| Task statement |
Search the records for "grey". Copy every line where it appears.

Scene image comparisons:
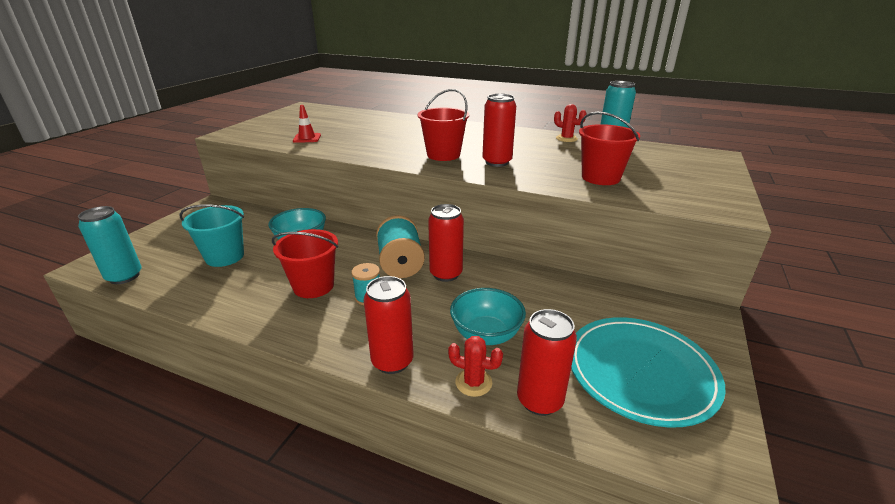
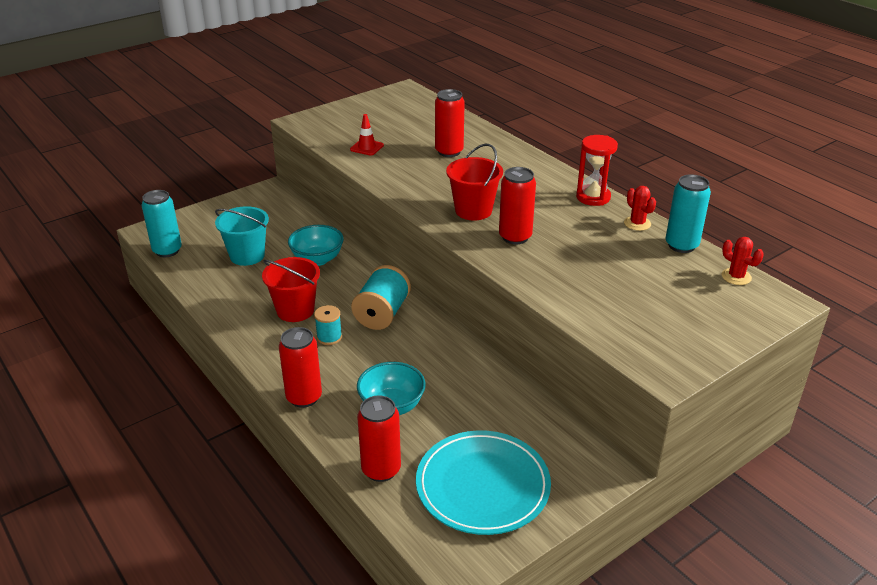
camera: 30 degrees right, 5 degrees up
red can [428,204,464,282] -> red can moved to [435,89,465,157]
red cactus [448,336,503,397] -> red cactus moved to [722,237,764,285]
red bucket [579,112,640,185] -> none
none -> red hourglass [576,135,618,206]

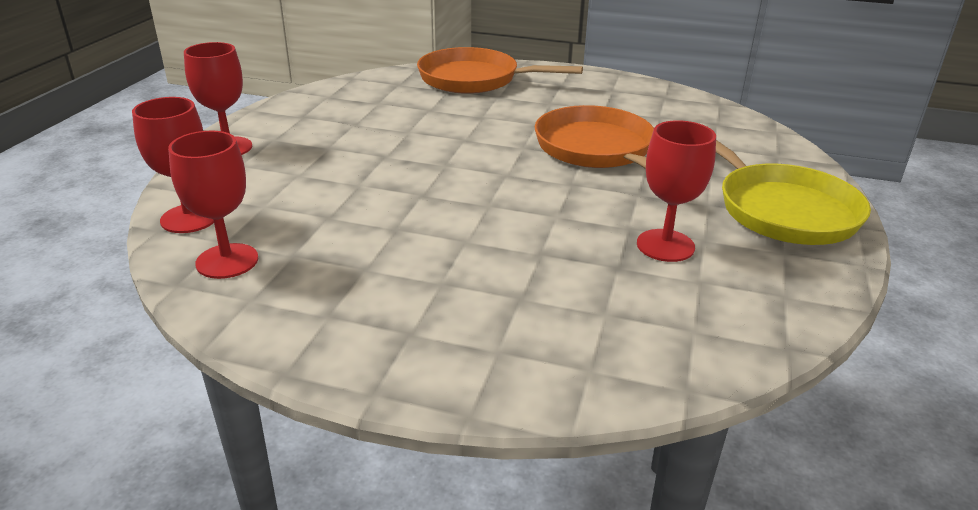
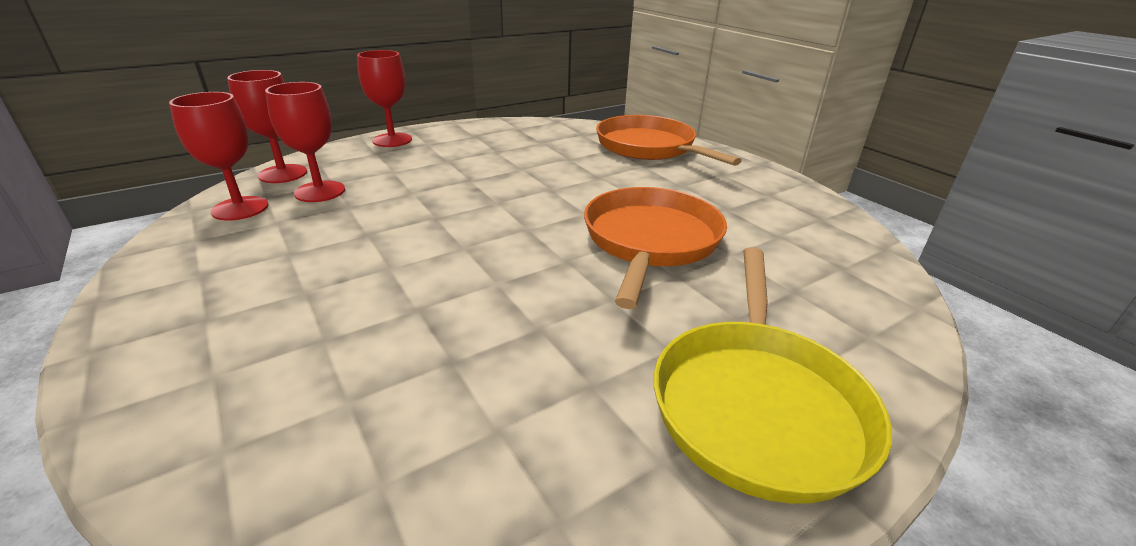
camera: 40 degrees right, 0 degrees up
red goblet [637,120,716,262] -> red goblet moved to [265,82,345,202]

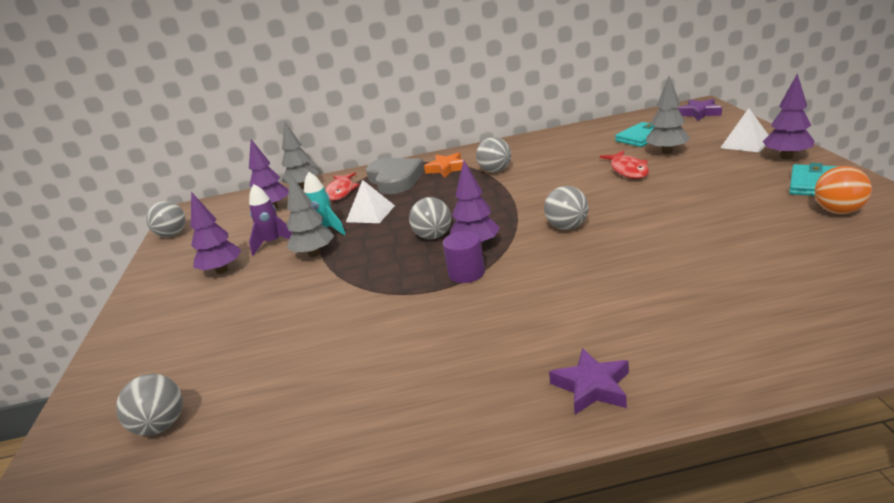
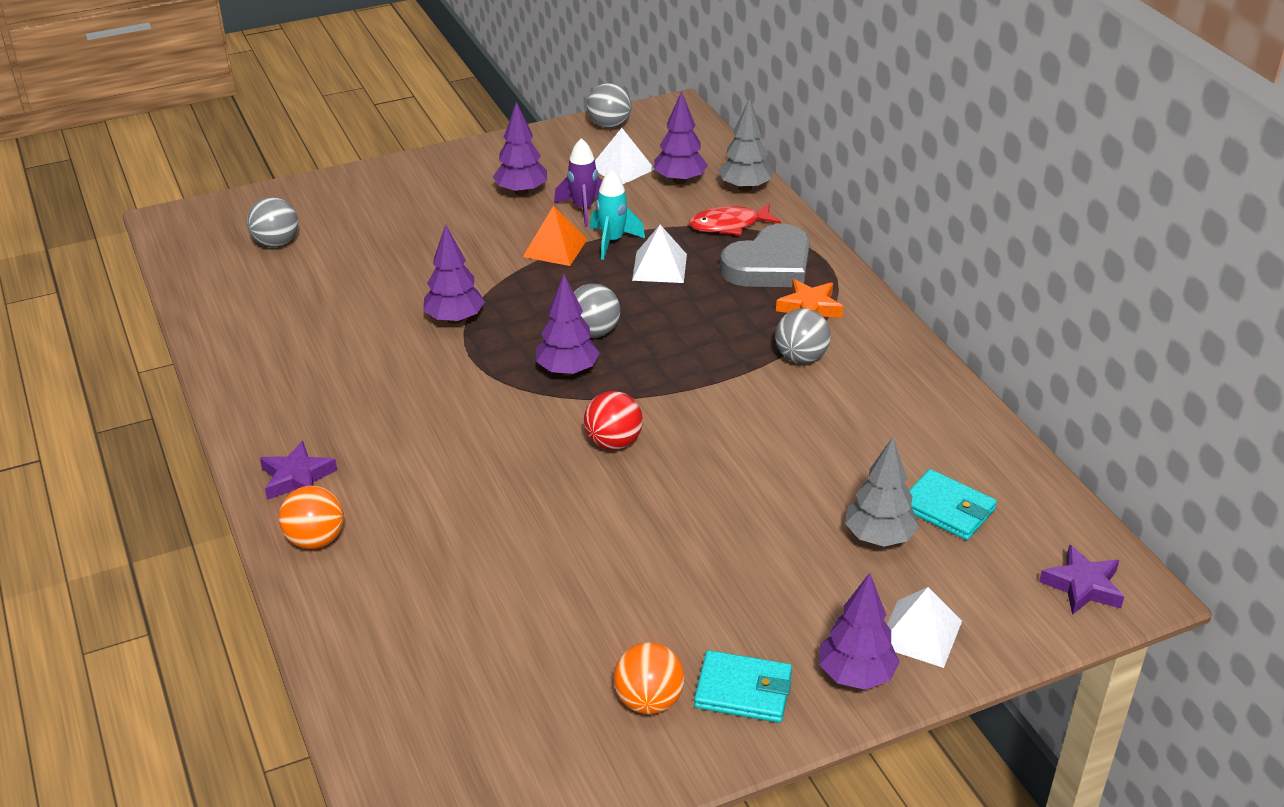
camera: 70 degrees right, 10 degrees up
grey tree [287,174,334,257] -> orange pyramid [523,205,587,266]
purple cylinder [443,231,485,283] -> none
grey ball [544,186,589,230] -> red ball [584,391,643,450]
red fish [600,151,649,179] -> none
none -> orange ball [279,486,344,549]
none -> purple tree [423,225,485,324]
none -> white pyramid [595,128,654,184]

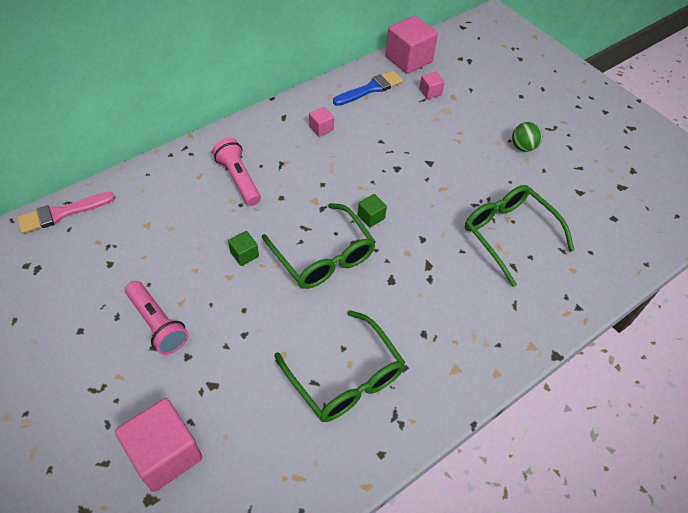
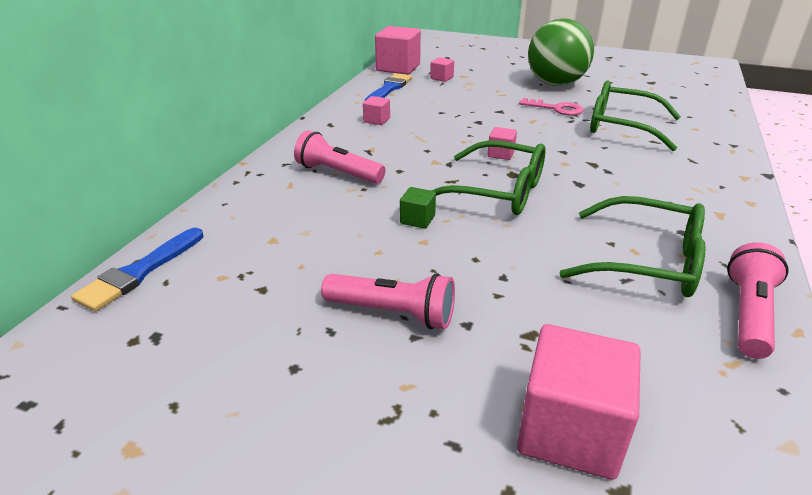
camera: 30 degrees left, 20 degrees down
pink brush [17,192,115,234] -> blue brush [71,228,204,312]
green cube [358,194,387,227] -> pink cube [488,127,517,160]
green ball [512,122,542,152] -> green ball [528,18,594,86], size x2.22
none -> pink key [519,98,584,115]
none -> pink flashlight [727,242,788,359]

| Answer section |
grey tree [287,174,334,257] -> orange pyramid [523,205,587,266]
grey ball [544,186,589,230] -> red ball [584,391,643,450]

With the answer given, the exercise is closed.